Requirement | Where an image occurs, skip it and print the rest of the records verbatim.

Supplied data |
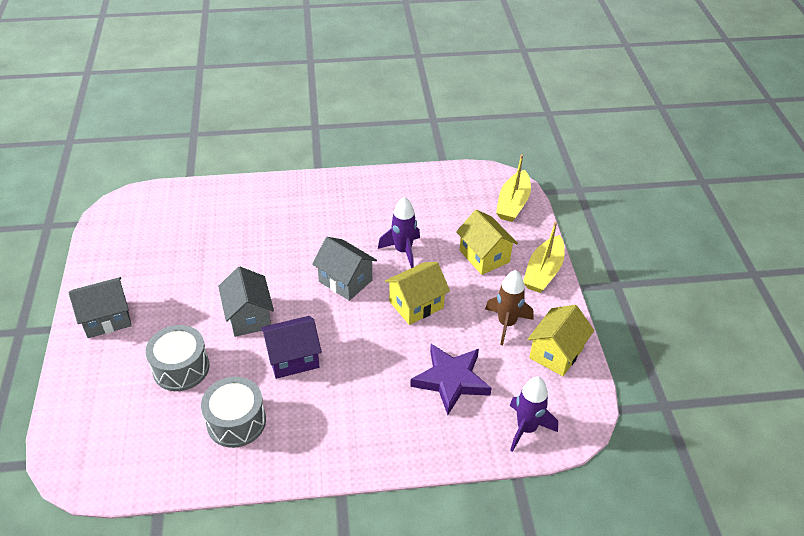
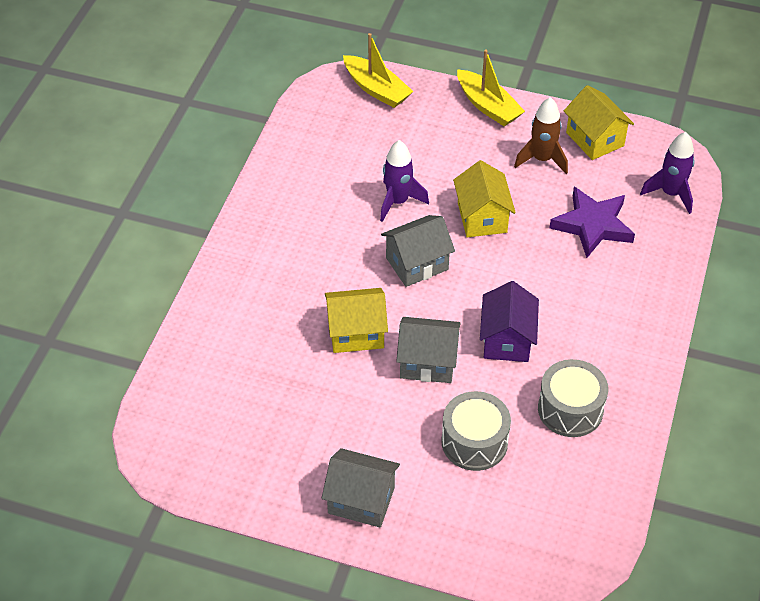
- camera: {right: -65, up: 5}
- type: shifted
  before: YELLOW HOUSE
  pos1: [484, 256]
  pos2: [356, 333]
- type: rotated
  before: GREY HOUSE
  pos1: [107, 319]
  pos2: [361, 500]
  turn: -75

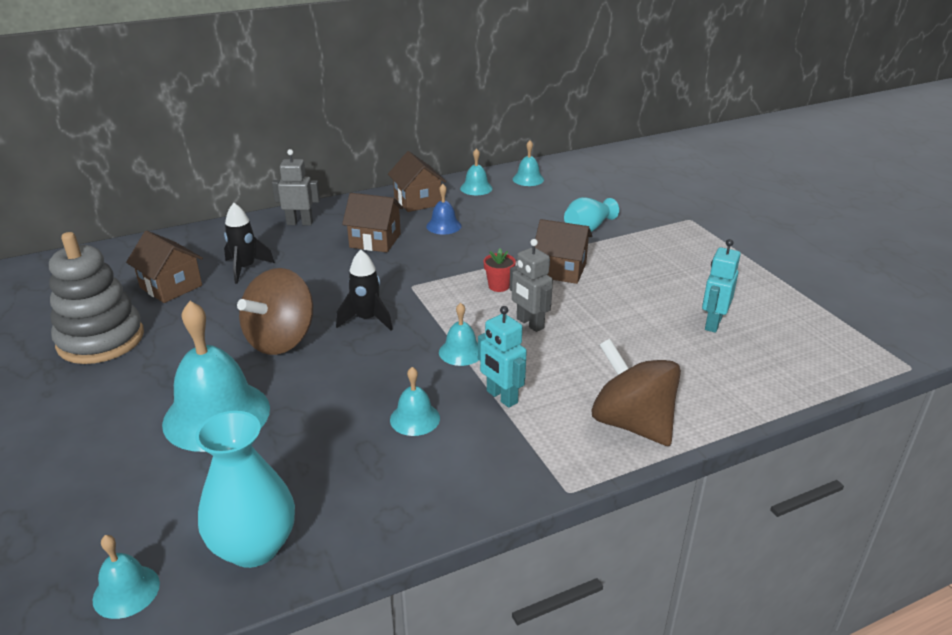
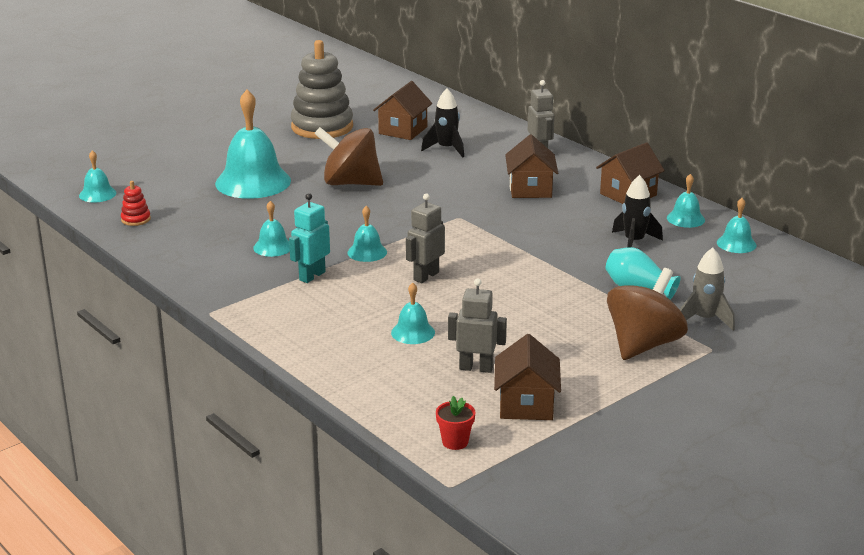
- camera: {right: 75, up: -5}
- type: gone
  before: BLUE BELL
  pos1: [443, 226]
- type: shifted
  before: BROWN HOUSE
  pos1: [561, 270]
  pos2: [526, 404]
- type: repainted
  before: TURQUOISE ROBOT
  after: GREY ROBOT
  pos1: [713, 323]
  pos2: [476, 368]
- type: shifted
  before: RED FLOWER POT
  pos1: [499, 286]
  pos2: [455, 442]
- type: shifted
  before: BLACK ROCKET
  pos1: [367, 319]
  pos2: [634, 242]
- type: shifted
  before: BROWN SPINNING TOP
  pos1: [632, 423]
  pos2: [643, 344]
- type: swapped
  before: TURQUOISE VASE
  after: RED STACKING TOY
  pos1: [254, 547]
  pos2: [136, 219]
- type: new
  after: GREY ROCKET
  pos2: [704, 319]
- type: new
  after: TURQUOISE BELL
  pos2: [413, 332]

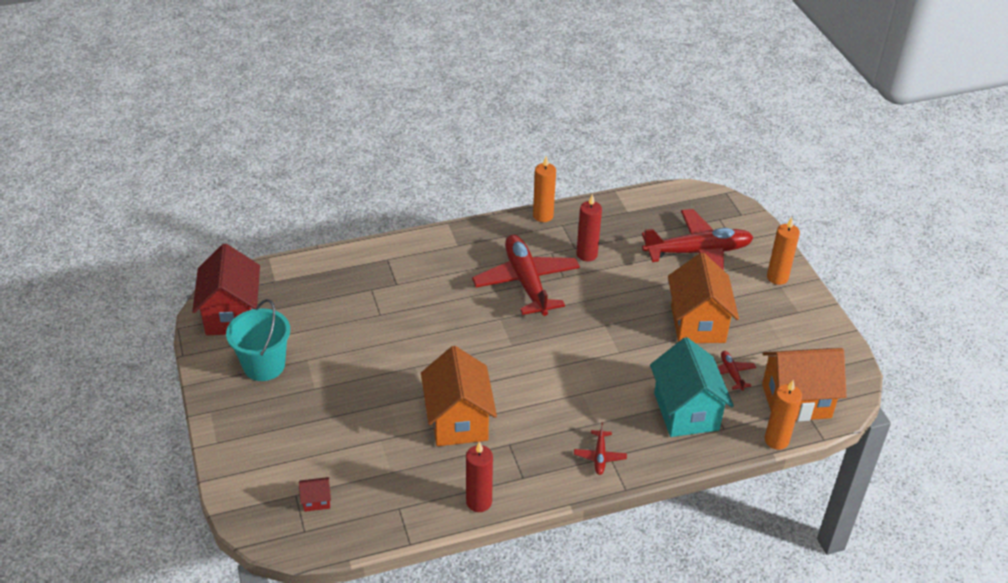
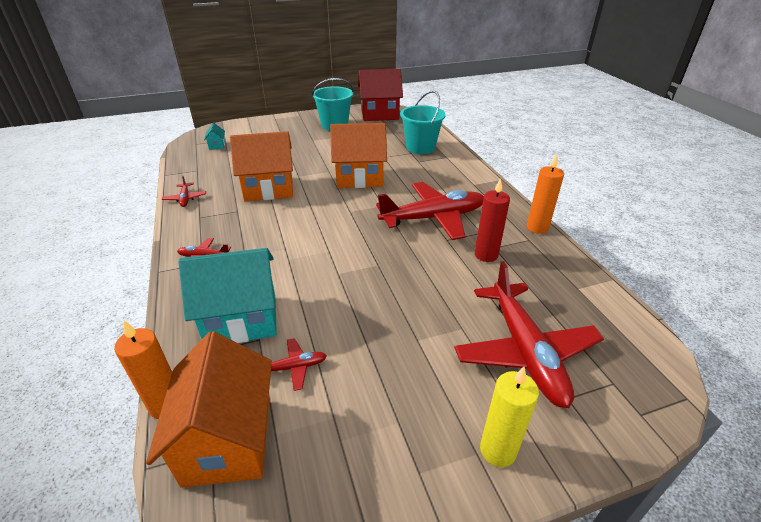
- camera: {right: 90, up: -5}
- type: repainted
  before: ORANGE CANDLE
  after: YELLOW CANDLE
  pos1: [777, 277]
  pos2: [498, 450]
- type: shifted
  before: ORANGE HOUSE
  pos1: [698, 323]
  pos2: [359, 178]
- type: swapped
  before: RED CANDLE
  after: RED PLANE
  pos1: [479, 502]
  pos2: [185, 198]
- type: repainted
  before: RED HOUSE
  after: TURQUOISE HOUSE
  pos1: [316, 501]
  pos2: [217, 145]
- type: new
  after: TURQUOISE BUCKET
  pos2: [420, 148]

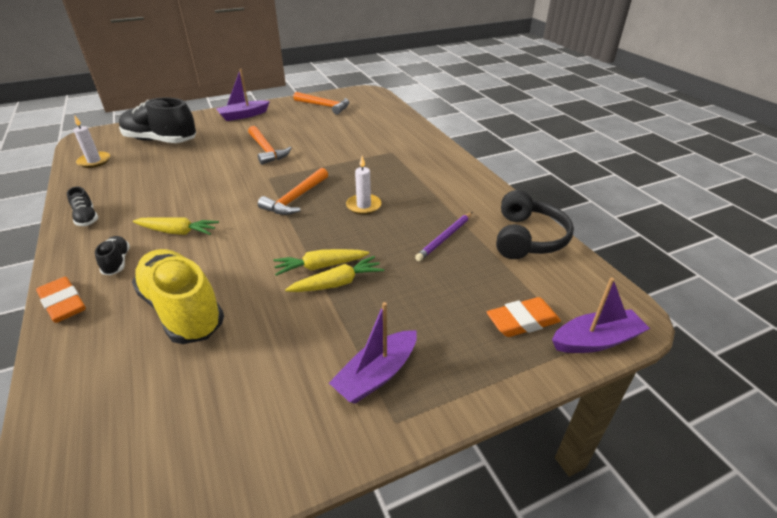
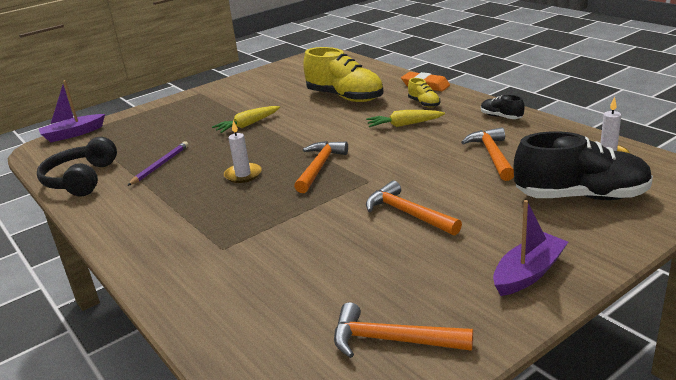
- camera: {right: 170, up: -10}
- type: repainted
  before: BLACK SHOE
  after: YELLOW SHOE
  pos1: [117, 262]
  pos2: [424, 103]
- type: gone
  before: YELLOW CARROT
  pos1: [321, 266]
- type: gone
  before: ORANGE ERASER
  pos1: [522, 321]
- type: gone
  before: PURPLE BOAT
  pos1: [376, 374]
- type: new
  after: ORANGE HAMMER
  pos2: [492, 155]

Final answer |
- camera: {right: -65, up: 5}
- type: shifted
  before: YELLOW HOUSE
  pos1: [484, 256]
  pos2: [356, 333]
- type: rotated
  before: GREY HOUSE
  pos1: [107, 319]
  pos2: [361, 500]
  turn: -75

- camera: {right: 75, up: -5}
- type: gone
  before: BLUE BELL
  pos1: [443, 226]
- type: shifted
  before: BROWN HOUSE
  pos1: [561, 270]
  pos2: [526, 404]
- type: repainted
  before: TURQUOISE ROBOT
  after: GREY ROBOT
  pos1: [713, 323]
  pos2: [476, 368]
- type: shifted
  before: RED FLOWER POT
  pos1: [499, 286]
  pos2: [455, 442]
- type: shifted
  before: BLACK ROCKET
  pos1: [367, 319]
  pos2: [634, 242]
- type: shifted
  before: BROWN SPINNING TOP
  pos1: [632, 423]
  pos2: [643, 344]
- type: swapped
  before: TURQUOISE VASE
  after: RED STACKING TOY
  pos1: [254, 547]
  pos2: [136, 219]
- type: new
  after: GREY ROCKET
  pos2: [704, 319]
- type: new
  after: TURQUOISE BELL
  pos2: [413, 332]

- camera: {right: 90, up: -5}
- type: repainted
  before: ORANGE CANDLE
  after: YELLOW CANDLE
  pos1: [777, 277]
  pos2: [498, 450]
- type: shifted
  before: ORANGE HOUSE
  pos1: [698, 323]
  pos2: [359, 178]
- type: swapped
  before: RED CANDLE
  after: RED PLANE
  pos1: [479, 502]
  pos2: [185, 198]
- type: repainted
  before: RED HOUSE
  after: TURQUOISE HOUSE
  pos1: [316, 501]
  pos2: [217, 145]
- type: new
  after: TURQUOISE BUCKET
  pos2: [420, 148]

- camera: {right: 170, up: -10}
- type: repainted
  before: BLACK SHOE
  after: YELLOW SHOE
  pos1: [117, 262]
  pos2: [424, 103]
- type: gone
  before: YELLOW CARROT
  pos1: [321, 266]
- type: gone
  before: ORANGE ERASER
  pos1: [522, 321]
- type: gone
  before: PURPLE BOAT
  pos1: [376, 374]
- type: new
  after: ORANGE HAMMER
  pos2: [492, 155]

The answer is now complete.